▸ Task to carry out
Line by line, repeat the data below exactly, beginning at the first line and ending at the line with "(338, 413) = (248, 404): blue". Omit pictures.

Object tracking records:
Start of Block
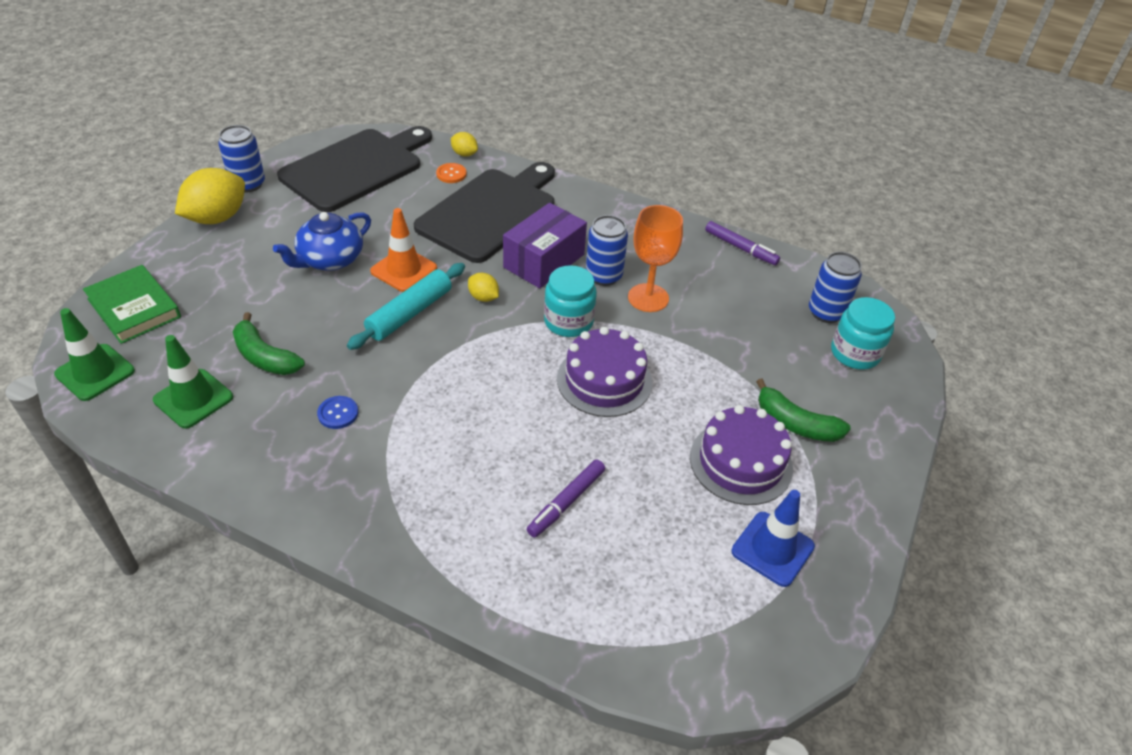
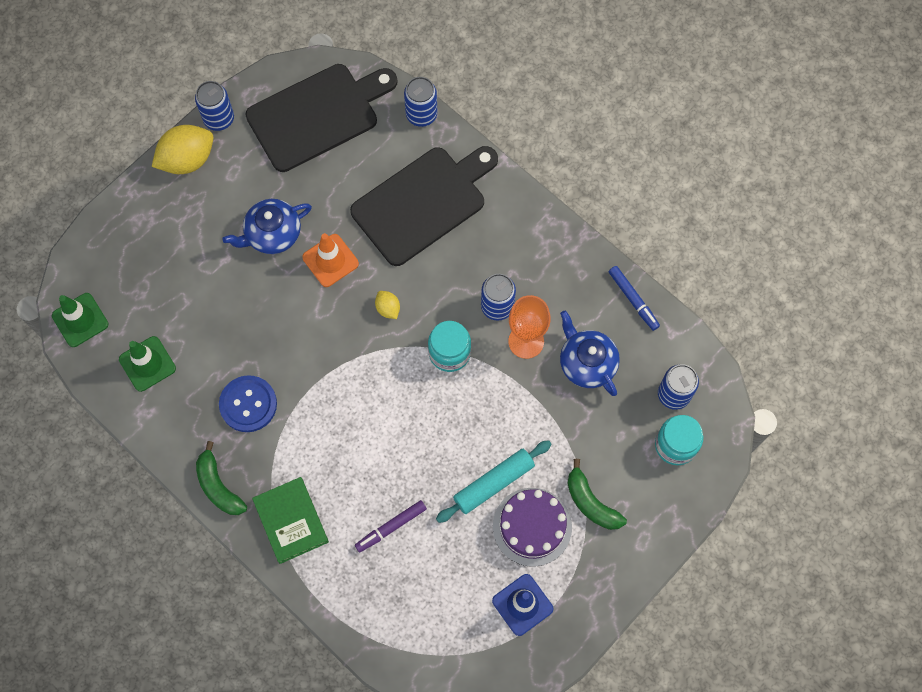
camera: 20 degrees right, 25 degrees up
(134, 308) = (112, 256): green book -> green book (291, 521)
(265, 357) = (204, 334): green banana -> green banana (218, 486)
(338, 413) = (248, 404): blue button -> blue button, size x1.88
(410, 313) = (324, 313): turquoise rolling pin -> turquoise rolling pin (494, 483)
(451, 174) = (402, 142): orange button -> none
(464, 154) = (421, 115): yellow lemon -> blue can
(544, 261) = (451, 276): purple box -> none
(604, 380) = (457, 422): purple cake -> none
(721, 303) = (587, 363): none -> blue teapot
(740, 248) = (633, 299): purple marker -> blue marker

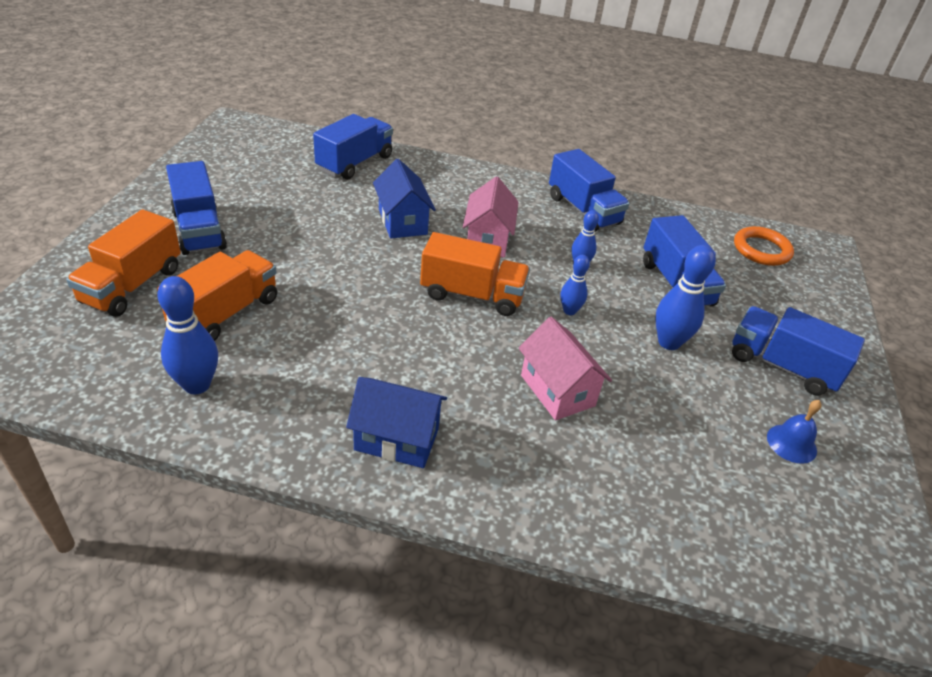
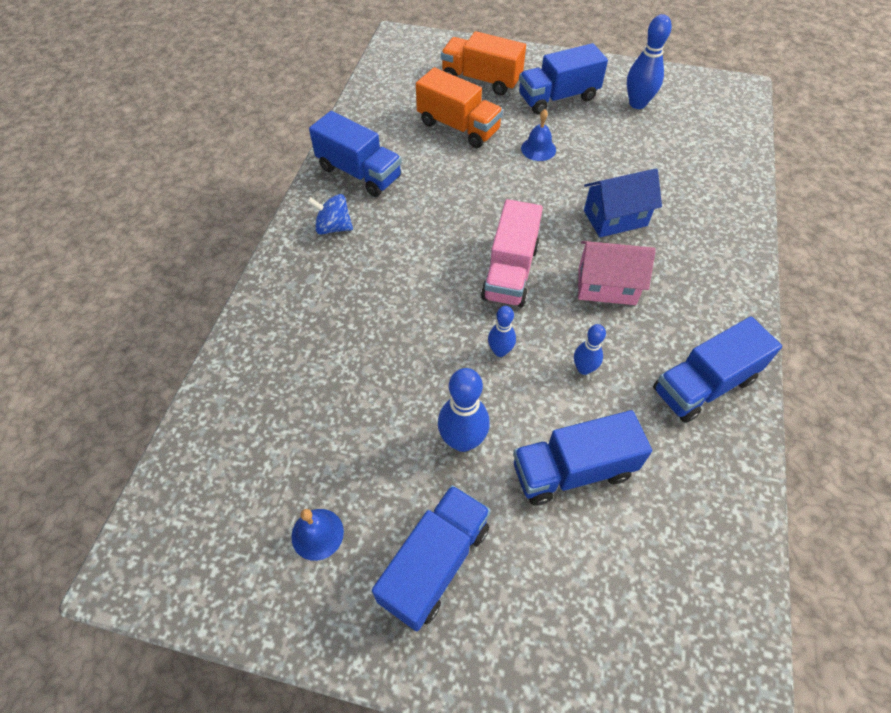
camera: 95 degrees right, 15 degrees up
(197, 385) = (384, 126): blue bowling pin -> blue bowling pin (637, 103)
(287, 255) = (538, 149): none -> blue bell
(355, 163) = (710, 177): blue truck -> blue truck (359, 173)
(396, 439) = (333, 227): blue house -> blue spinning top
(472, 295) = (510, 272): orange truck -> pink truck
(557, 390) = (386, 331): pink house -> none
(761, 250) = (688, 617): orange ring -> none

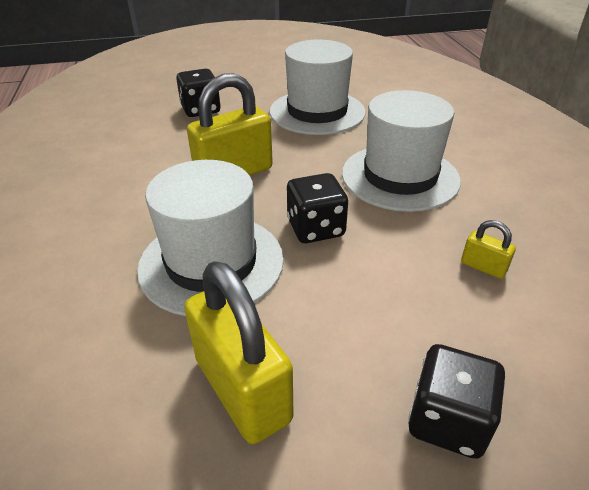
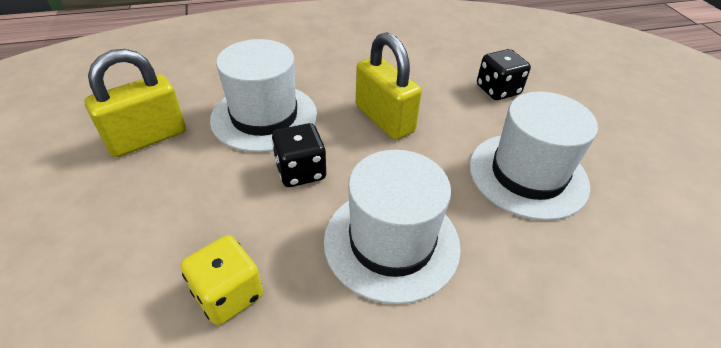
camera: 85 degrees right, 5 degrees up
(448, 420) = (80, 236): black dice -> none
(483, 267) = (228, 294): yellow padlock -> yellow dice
End of Block
▸ Output below
camera: 20 degrees right, 25 degrees up
(134, 308) = (112, 256): green book -> green book (291, 521)
(265, 357) = (204, 334): green banana -> green banana (218, 486)
(338, 413) = (248, 404): blue button -> blue button, size x1.88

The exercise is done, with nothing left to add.